--- Problem ---
Within the records, find every line that includes the word "PROG" and copy it.

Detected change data

*-*-*

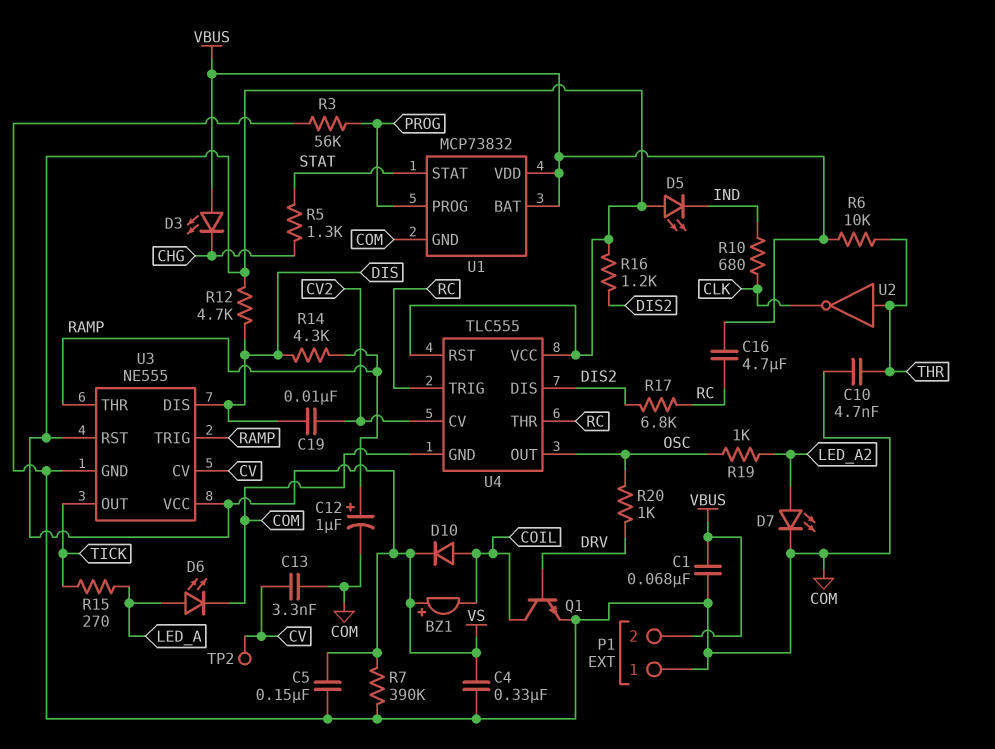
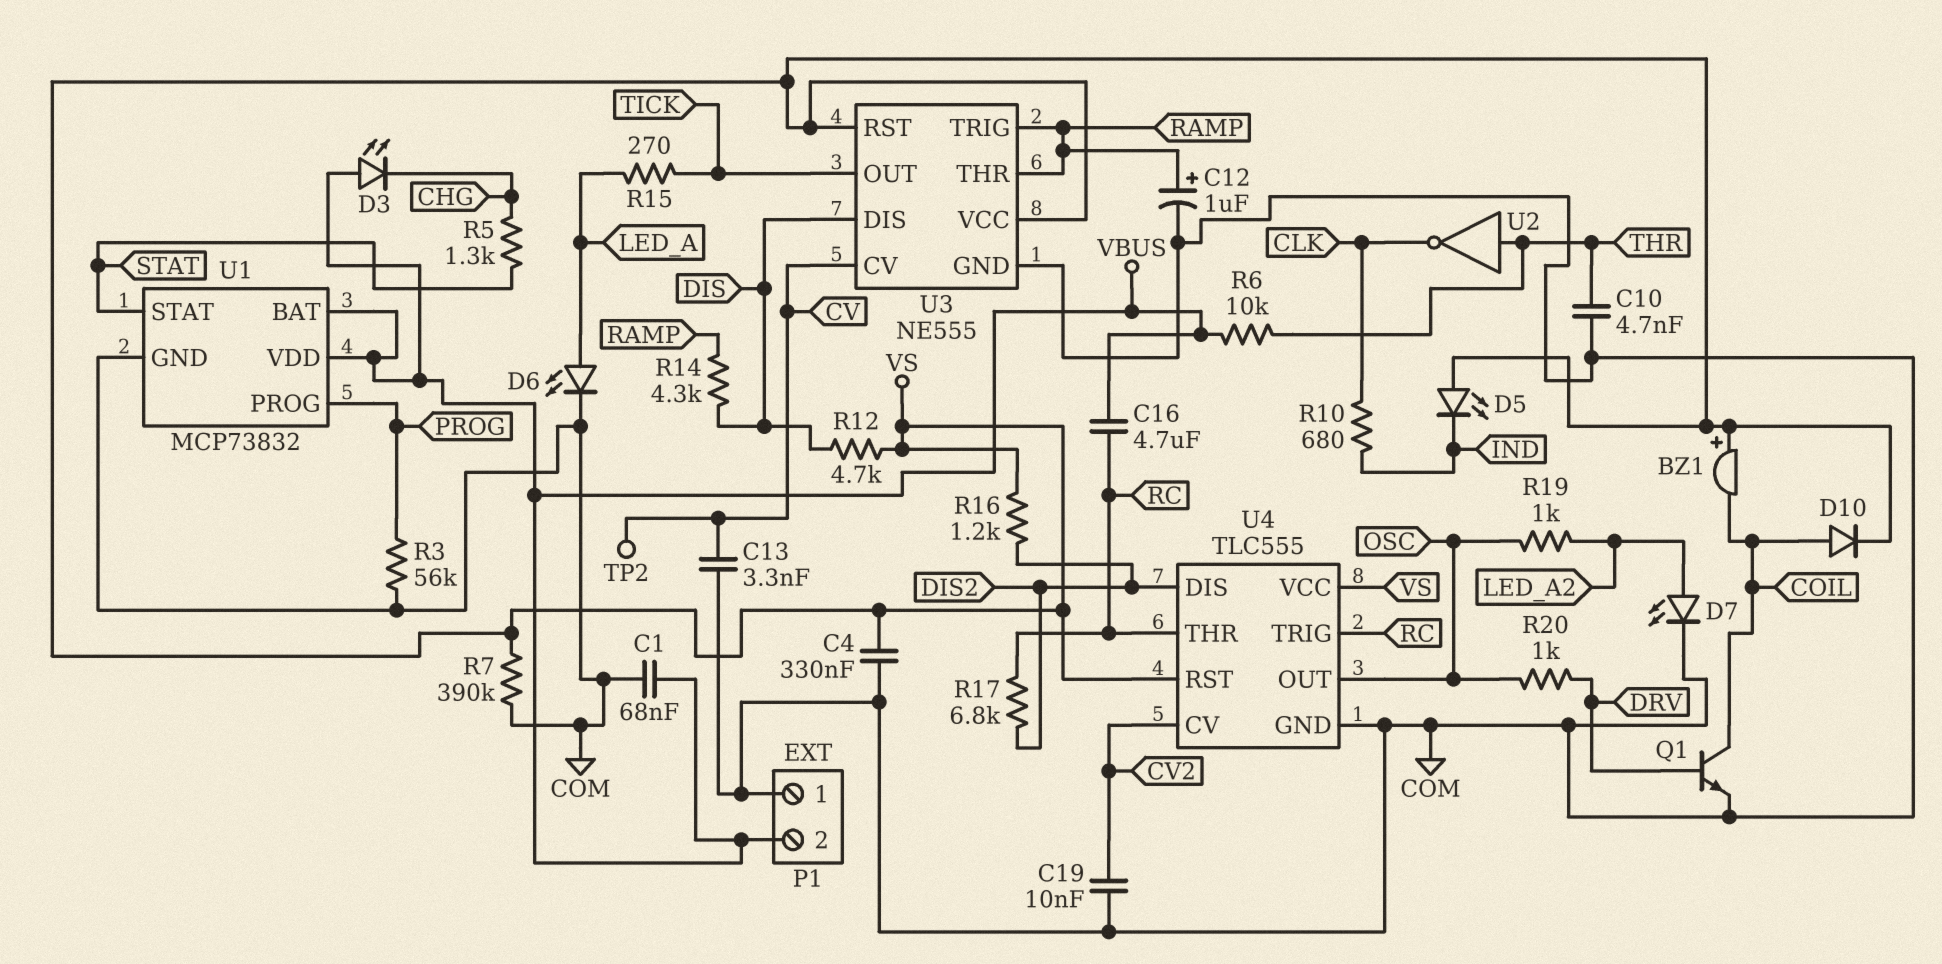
C5: 150nF (COM, VS) -> none
C19: 10nF (CV2, DIS) -> 10nF (COM, CV2)

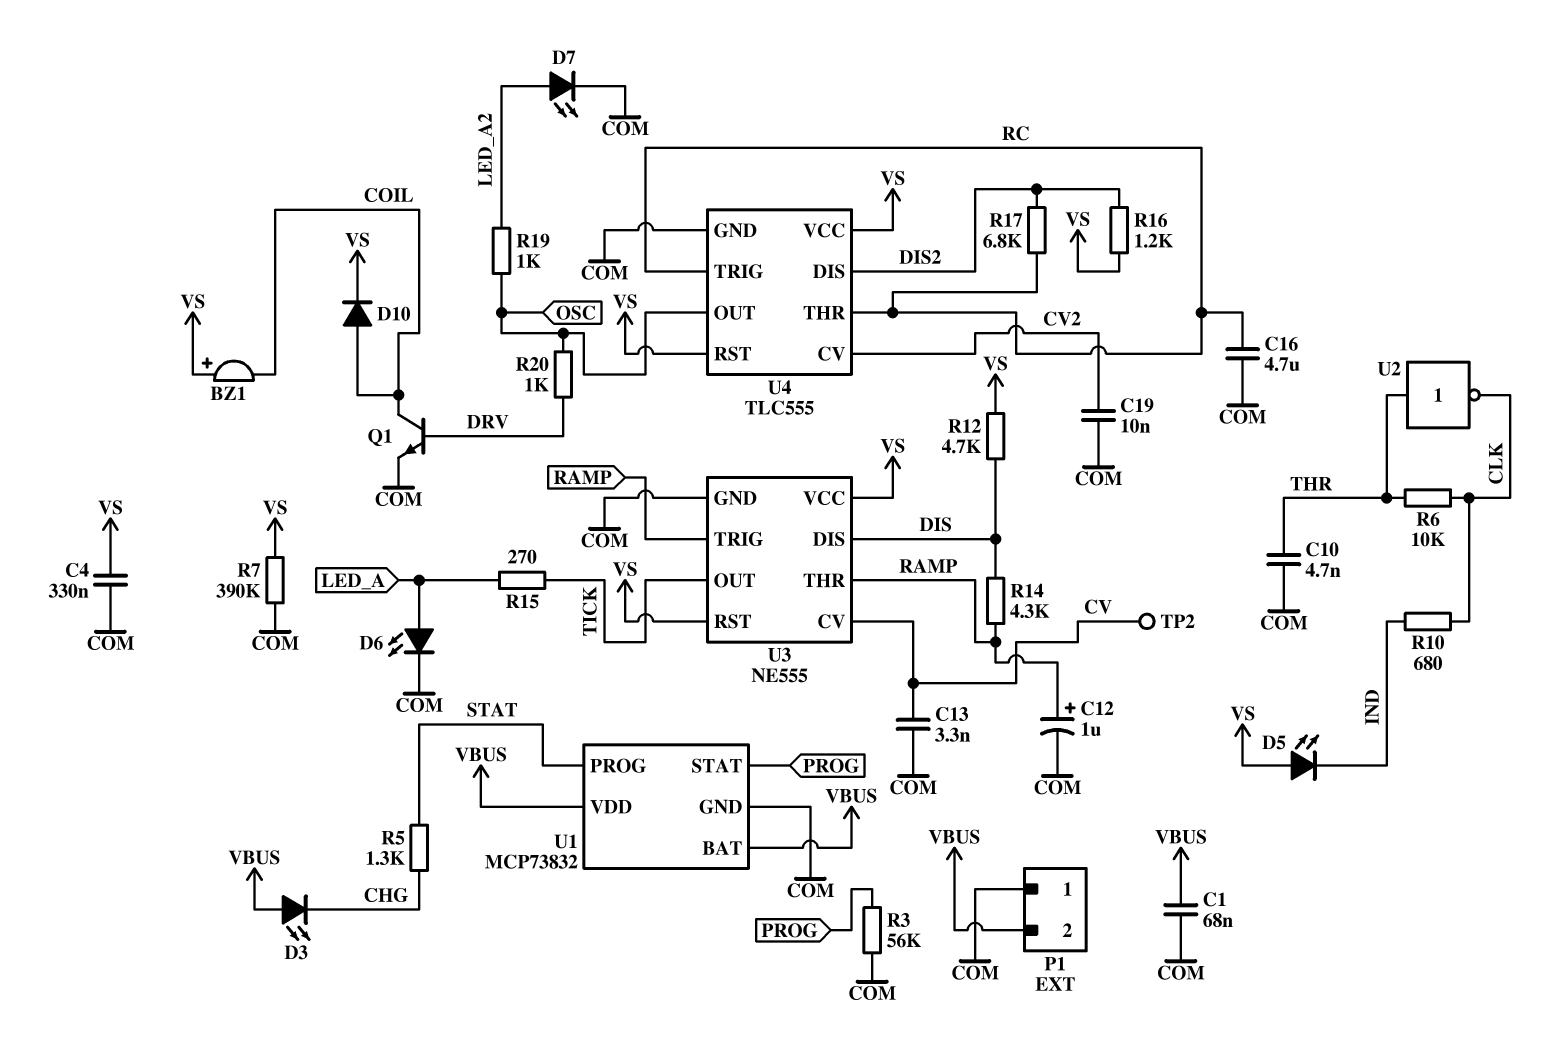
C16: 4.7uF (RC, VBUS) -> 4.7uF (COM, RC)
R6: 10k (THR, VBUS) -> 10k (CLK, THR)
U1 pin PROG: PROG -> STAT
U1 pin STAT: STAT -> PROG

*-*-*

--- Your response ---
U1 pin PROG: PROG -> STAT
U1 pin STAT: STAT -> PROG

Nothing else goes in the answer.